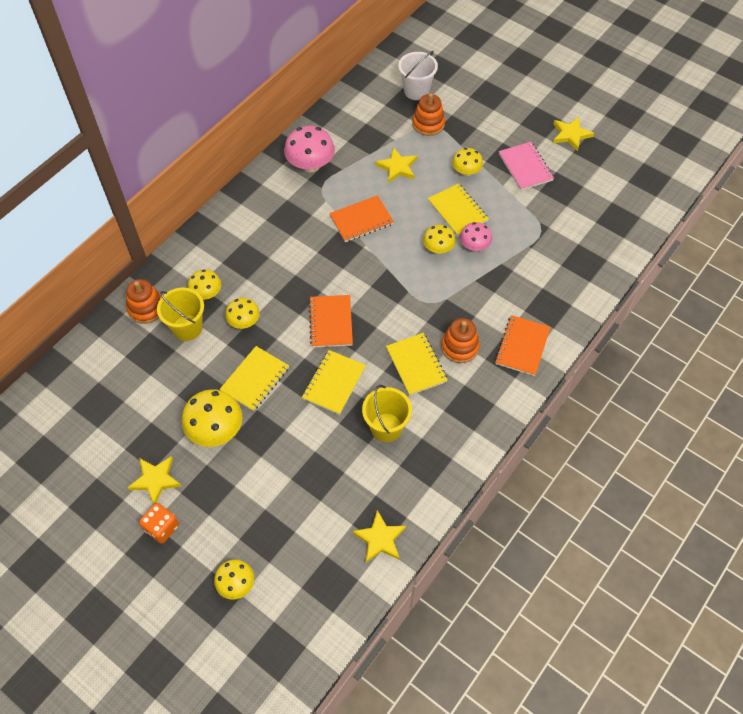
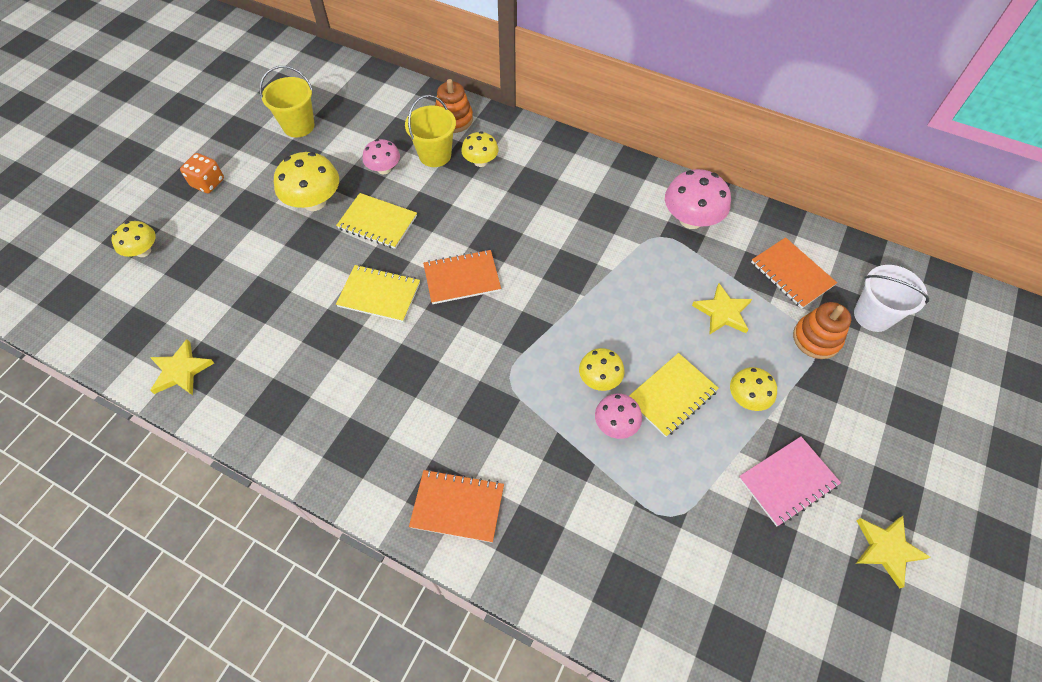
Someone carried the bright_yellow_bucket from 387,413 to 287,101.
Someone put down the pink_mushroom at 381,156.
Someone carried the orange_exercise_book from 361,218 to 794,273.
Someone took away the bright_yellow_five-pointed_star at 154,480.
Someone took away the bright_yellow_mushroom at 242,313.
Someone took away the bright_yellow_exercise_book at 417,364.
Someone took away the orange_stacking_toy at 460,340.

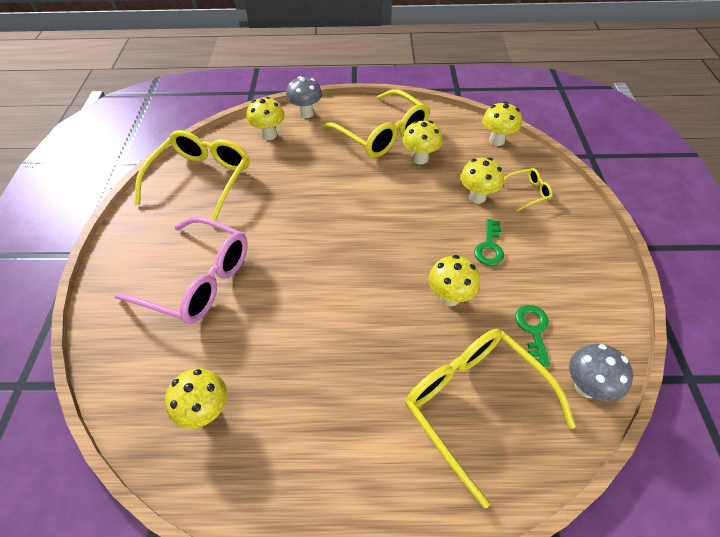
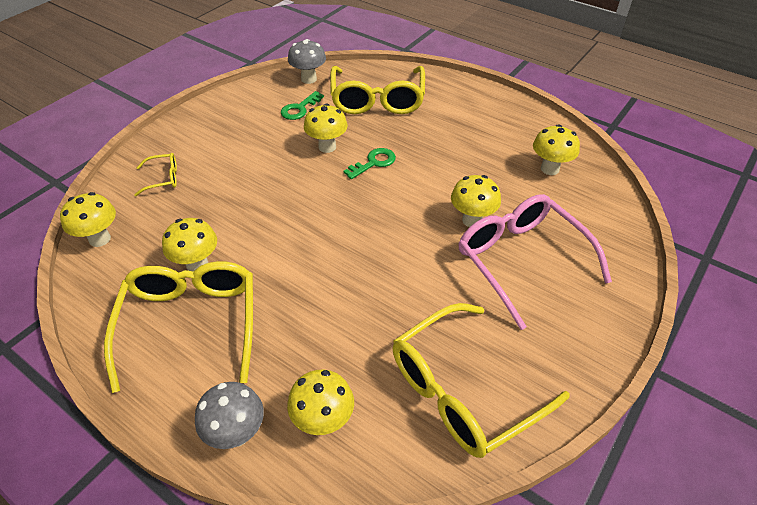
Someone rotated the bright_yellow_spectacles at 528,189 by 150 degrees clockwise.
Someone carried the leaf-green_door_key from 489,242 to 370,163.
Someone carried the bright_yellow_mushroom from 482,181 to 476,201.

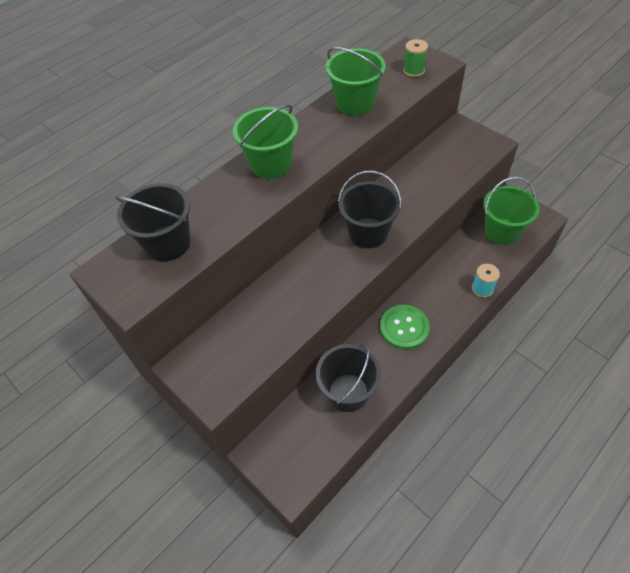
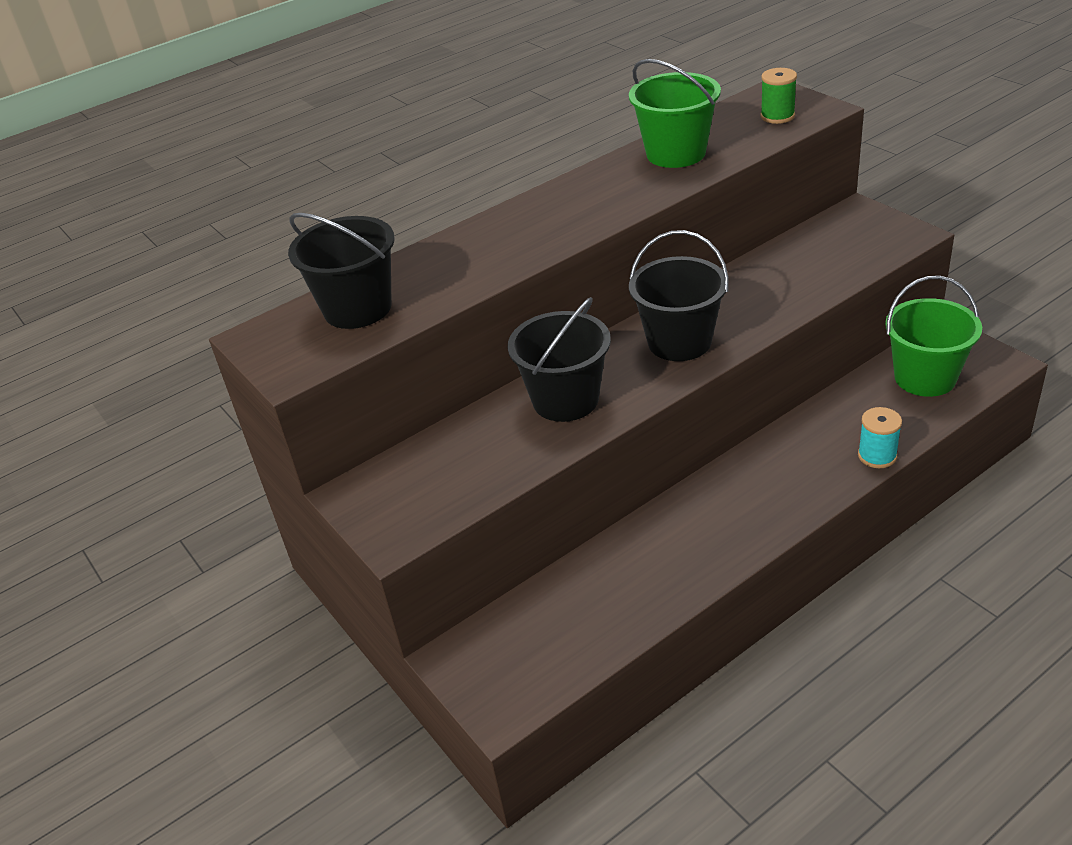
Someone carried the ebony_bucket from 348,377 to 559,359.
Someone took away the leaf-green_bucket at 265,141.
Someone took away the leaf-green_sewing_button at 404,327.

Your objective:
Would you copy out the data exactly, leaving every picture out?

Result:
Someone carried the bright_yellow_bucket from 387,413 to 287,101.
Someone put down the pink_mushroom at 381,156.
Someone carried the orange_exercise_book from 361,218 to 794,273.
Someone took away the bright_yellow_five-pointed_star at 154,480.
Someone took away the bright_yellow_mushroom at 242,313.
Someone took away the bright_yellow_exercise_book at 417,364.
Someone took away the orange_stacking_toy at 460,340.

Someone rotated the bright_yellow_spectacles at 528,189 by 150 degrees clockwise.
Someone carried the leaf-green_door_key from 489,242 to 370,163.
Someone carried the bright_yellow_mushroom from 482,181 to 476,201.

Someone carried the ebony_bucket from 348,377 to 559,359.
Someone took away the leaf-green_bucket at 265,141.
Someone took away the leaf-green_sewing_button at 404,327.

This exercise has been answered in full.